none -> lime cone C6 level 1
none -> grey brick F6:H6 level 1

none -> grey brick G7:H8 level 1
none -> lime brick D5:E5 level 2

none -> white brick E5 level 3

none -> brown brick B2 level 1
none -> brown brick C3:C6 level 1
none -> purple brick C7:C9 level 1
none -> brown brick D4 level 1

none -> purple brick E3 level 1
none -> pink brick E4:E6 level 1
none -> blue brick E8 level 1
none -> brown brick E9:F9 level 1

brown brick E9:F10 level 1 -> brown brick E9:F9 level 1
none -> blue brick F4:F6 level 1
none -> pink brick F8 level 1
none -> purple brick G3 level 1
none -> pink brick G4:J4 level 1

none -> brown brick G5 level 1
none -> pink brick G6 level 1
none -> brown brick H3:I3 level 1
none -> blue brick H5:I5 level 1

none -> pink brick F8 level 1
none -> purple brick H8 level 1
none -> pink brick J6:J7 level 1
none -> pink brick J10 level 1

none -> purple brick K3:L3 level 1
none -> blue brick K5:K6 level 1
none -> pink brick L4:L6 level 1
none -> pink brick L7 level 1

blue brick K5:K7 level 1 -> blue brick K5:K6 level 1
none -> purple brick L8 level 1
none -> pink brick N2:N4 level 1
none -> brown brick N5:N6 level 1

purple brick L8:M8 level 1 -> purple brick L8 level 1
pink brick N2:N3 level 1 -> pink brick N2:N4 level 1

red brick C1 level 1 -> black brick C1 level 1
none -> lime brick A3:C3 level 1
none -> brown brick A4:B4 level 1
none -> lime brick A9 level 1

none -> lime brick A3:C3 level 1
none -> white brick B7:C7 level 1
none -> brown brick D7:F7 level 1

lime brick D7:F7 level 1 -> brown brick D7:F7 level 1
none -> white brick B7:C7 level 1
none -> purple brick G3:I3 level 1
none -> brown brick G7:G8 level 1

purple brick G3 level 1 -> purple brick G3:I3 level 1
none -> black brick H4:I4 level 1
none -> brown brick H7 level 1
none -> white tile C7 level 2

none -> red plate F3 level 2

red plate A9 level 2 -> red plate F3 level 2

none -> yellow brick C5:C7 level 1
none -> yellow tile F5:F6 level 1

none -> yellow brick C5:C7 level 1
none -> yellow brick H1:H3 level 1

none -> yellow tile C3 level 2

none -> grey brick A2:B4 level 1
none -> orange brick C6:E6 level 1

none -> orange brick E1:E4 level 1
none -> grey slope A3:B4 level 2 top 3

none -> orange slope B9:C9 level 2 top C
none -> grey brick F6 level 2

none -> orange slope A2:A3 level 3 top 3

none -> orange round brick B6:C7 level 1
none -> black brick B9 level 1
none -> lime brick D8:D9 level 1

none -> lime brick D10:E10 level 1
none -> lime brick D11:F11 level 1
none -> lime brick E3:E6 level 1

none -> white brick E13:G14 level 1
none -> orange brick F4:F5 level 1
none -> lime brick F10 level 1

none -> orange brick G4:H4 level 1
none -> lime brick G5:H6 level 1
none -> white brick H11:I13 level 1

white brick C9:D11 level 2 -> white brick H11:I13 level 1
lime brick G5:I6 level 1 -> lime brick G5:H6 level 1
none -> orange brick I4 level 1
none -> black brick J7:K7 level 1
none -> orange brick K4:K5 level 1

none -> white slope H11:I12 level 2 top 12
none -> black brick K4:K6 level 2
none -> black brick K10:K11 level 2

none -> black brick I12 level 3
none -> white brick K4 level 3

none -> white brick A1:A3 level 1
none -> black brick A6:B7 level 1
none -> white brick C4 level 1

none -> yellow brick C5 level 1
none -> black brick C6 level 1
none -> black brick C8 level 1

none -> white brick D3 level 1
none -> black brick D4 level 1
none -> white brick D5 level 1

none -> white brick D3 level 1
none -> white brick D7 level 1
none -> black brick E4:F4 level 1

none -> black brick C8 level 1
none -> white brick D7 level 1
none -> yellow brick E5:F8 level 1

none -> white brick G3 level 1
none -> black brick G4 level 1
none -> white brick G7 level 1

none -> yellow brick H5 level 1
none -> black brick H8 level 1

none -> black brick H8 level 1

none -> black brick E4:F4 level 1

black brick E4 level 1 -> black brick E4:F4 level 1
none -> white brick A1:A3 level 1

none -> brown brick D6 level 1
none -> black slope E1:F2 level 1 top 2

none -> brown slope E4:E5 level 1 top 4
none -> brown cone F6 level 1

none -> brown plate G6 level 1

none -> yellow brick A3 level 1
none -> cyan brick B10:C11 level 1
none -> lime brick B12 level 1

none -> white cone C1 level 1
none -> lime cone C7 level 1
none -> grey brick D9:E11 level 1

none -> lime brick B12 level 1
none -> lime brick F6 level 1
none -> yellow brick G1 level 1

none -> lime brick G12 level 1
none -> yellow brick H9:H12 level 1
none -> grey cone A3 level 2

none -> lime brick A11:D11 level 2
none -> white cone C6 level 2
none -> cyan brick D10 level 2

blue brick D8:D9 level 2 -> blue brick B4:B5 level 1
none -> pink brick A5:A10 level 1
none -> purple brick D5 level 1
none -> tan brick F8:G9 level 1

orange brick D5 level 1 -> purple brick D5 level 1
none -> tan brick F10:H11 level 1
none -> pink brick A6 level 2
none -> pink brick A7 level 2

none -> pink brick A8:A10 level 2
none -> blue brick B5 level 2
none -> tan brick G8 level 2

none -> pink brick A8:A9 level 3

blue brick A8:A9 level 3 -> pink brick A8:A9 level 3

▸ Task instructions: Output, from the data above, the lines from the line with "none -> lime brick A11:D11 level 2" to the line with "none -> tan brick F8:G9 level 1" exactly as they stand, both ends included and nothing else.

▸ Answer space:
none -> lime brick A11:D11 level 2
none -> white cone C6 level 2
none -> cyan brick D10 level 2

blue brick D8:D9 level 2 -> blue brick B4:B5 level 1
none -> pink brick A5:A10 level 1
none -> purple brick D5 level 1
none -> tan brick F8:G9 level 1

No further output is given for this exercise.